Start of INPUT RECORDS
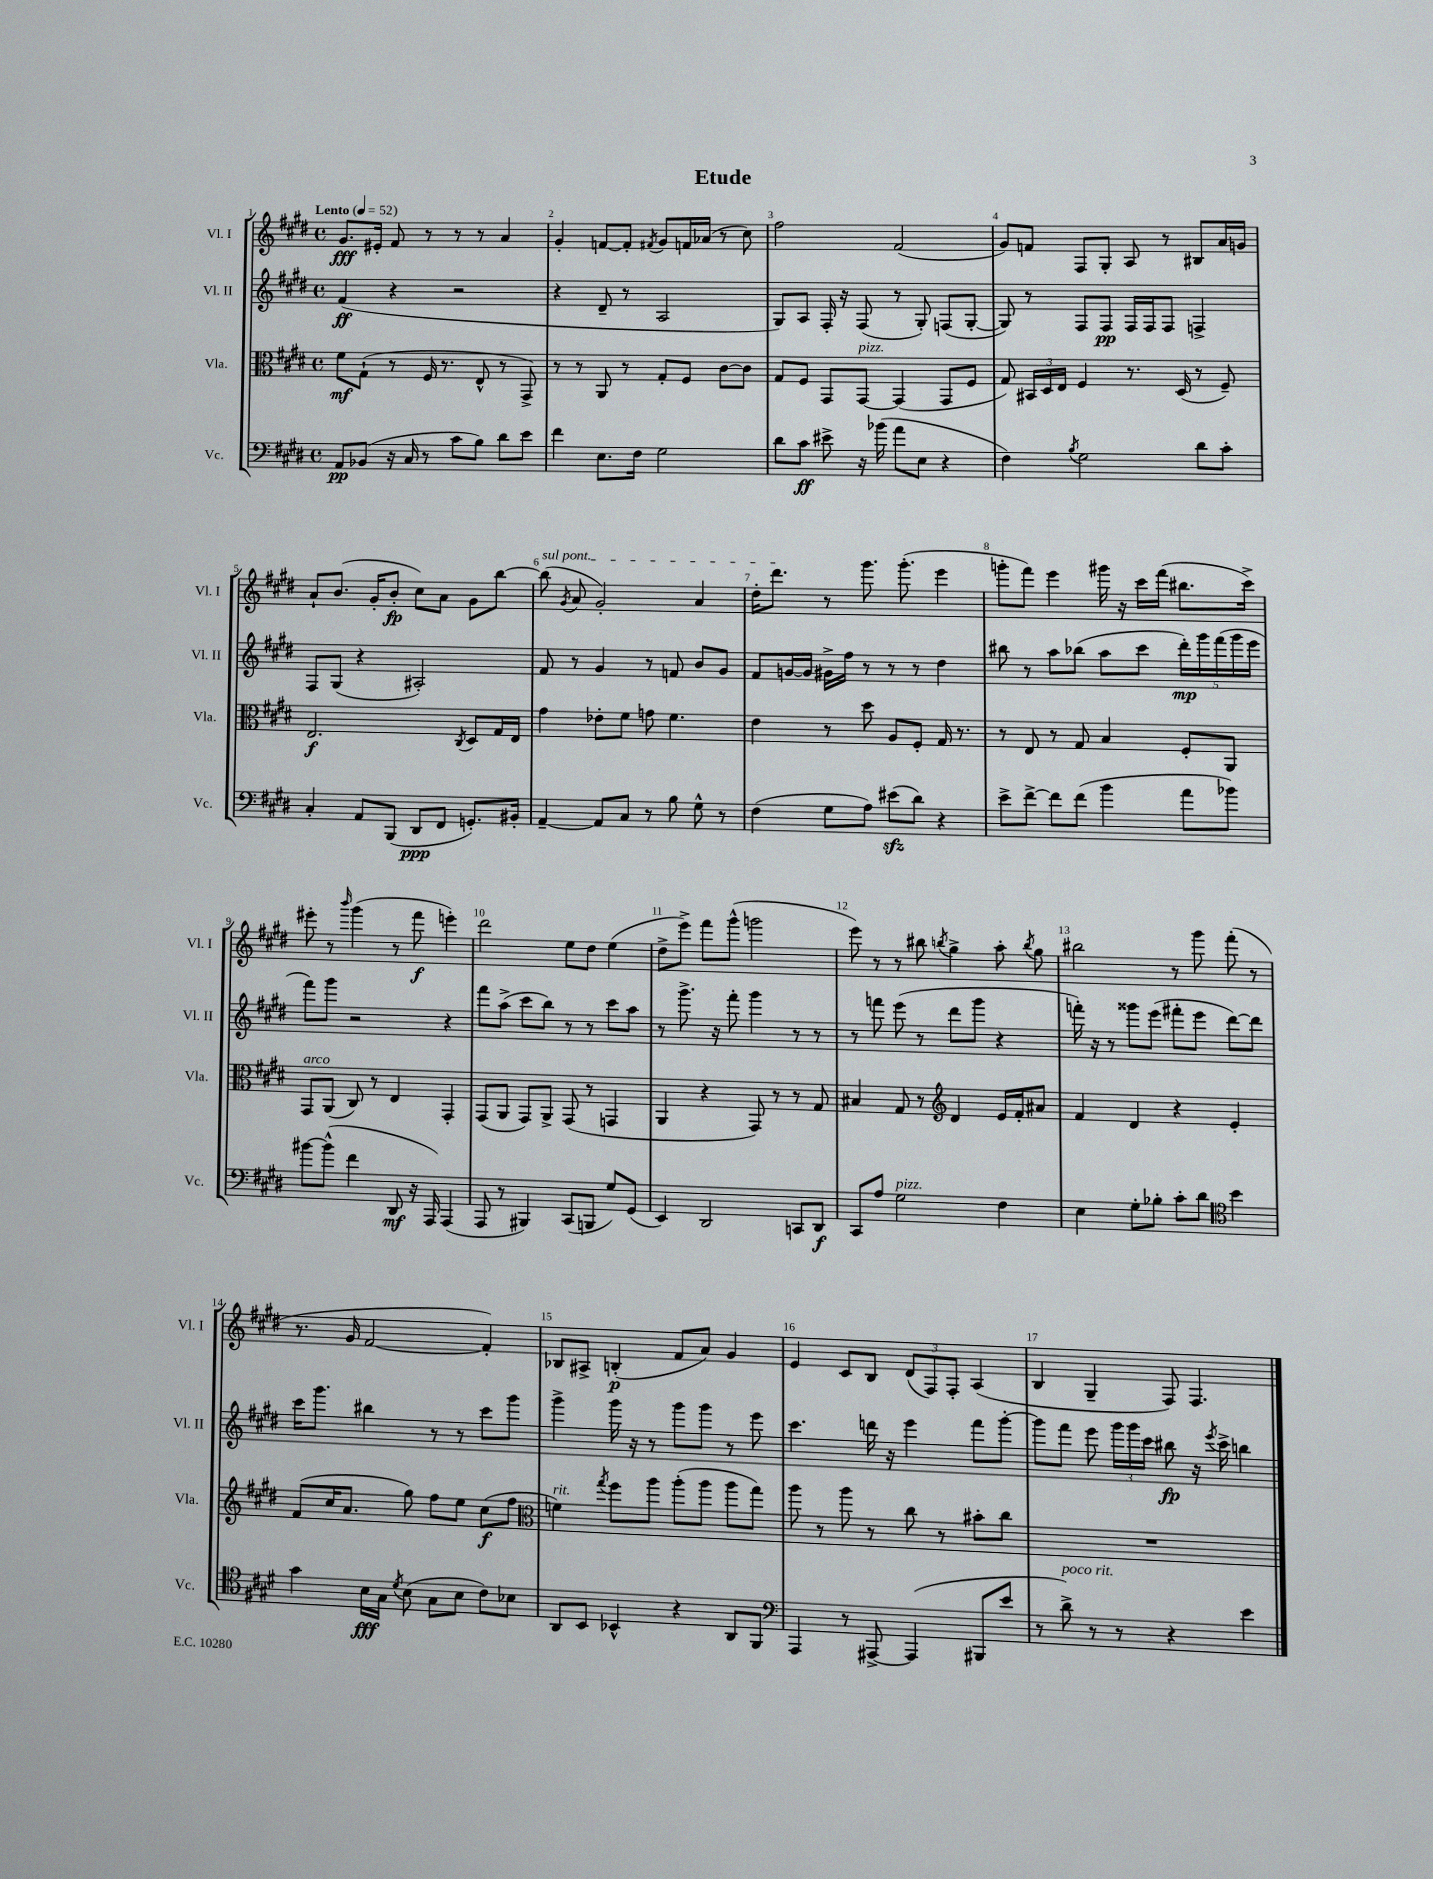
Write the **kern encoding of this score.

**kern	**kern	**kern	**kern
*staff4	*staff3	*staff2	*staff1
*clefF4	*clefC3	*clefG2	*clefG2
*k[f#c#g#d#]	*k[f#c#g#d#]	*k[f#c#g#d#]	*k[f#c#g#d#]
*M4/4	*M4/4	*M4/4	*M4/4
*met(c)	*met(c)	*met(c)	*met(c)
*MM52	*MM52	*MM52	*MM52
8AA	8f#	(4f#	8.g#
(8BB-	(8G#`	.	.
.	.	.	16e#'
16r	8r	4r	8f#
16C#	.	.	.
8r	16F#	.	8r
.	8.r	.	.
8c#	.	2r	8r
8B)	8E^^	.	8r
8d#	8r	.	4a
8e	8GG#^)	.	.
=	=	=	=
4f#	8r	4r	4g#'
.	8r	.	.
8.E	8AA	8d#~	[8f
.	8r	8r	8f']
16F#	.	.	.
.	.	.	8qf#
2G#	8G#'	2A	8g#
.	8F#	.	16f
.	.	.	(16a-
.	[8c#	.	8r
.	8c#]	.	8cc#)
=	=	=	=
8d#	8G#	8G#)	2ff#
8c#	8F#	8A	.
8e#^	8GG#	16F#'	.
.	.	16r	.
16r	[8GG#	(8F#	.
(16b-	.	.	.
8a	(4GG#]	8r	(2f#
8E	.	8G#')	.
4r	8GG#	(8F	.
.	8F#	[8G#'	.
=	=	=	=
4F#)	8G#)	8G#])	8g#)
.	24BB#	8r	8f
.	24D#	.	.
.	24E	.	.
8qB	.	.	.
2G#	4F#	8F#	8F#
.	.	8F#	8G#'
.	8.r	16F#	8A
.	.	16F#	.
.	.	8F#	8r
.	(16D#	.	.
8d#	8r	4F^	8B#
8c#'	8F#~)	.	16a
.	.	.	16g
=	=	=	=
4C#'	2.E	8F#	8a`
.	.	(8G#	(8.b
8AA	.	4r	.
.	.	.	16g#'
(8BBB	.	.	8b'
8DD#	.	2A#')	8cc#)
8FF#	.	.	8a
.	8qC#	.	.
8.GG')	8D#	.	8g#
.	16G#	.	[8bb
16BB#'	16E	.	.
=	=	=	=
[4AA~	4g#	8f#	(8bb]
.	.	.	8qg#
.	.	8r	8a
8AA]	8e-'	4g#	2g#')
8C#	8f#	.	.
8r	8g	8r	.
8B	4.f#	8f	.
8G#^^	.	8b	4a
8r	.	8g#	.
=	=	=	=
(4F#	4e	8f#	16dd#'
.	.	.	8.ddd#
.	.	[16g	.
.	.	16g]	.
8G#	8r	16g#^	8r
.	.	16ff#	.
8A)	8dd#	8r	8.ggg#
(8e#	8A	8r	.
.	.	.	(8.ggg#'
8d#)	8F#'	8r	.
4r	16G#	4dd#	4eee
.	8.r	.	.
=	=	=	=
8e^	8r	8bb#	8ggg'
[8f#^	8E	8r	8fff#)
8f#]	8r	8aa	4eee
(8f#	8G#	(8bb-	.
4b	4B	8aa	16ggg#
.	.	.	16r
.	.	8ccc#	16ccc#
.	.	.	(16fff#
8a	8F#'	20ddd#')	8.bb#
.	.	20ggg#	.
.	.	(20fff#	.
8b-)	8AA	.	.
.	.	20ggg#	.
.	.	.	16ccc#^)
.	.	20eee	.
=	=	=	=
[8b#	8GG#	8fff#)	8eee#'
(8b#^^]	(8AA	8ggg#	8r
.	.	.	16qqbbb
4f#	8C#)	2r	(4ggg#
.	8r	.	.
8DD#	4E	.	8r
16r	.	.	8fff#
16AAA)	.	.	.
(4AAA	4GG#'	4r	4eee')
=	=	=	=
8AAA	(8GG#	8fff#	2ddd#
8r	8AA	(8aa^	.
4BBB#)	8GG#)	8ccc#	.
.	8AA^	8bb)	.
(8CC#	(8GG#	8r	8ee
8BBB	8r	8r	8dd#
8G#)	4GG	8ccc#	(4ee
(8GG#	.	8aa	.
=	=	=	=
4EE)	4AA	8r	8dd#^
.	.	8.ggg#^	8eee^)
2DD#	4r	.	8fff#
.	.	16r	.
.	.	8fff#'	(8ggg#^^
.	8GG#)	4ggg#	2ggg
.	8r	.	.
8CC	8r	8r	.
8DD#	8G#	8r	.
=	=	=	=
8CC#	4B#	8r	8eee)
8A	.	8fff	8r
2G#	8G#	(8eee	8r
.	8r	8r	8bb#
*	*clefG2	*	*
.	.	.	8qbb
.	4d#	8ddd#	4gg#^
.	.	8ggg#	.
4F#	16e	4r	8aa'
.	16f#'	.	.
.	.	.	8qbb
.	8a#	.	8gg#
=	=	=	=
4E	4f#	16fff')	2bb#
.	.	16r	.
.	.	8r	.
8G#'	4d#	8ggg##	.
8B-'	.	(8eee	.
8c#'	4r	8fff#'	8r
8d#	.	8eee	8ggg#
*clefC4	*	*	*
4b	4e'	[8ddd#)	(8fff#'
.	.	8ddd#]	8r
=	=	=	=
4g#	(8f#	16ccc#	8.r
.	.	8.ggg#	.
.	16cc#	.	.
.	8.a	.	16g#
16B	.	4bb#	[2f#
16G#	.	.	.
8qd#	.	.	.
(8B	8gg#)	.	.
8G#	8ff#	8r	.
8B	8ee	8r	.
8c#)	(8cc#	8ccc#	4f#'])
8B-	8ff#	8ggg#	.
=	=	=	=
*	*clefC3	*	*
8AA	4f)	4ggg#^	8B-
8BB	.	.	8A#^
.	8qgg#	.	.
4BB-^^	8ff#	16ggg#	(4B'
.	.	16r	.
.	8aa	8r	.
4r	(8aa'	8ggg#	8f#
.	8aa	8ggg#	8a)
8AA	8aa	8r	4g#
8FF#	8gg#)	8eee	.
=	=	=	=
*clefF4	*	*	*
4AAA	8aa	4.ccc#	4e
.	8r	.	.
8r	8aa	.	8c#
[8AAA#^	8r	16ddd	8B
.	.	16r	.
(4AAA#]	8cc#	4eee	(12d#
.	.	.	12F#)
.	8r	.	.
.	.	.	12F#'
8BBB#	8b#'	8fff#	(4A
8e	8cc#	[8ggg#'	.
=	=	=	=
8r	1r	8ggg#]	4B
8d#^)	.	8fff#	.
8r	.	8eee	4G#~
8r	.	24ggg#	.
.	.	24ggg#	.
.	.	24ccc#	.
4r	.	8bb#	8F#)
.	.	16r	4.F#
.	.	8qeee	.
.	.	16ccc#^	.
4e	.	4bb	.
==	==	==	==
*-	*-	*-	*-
End of INPUT RECORDS
▶ **WORK INSTRUCTIONS**: Please count the lines in the records that contain the string "kern", matching case exactly, and give only that number.

▶ **FINISHED ANSWER**: 2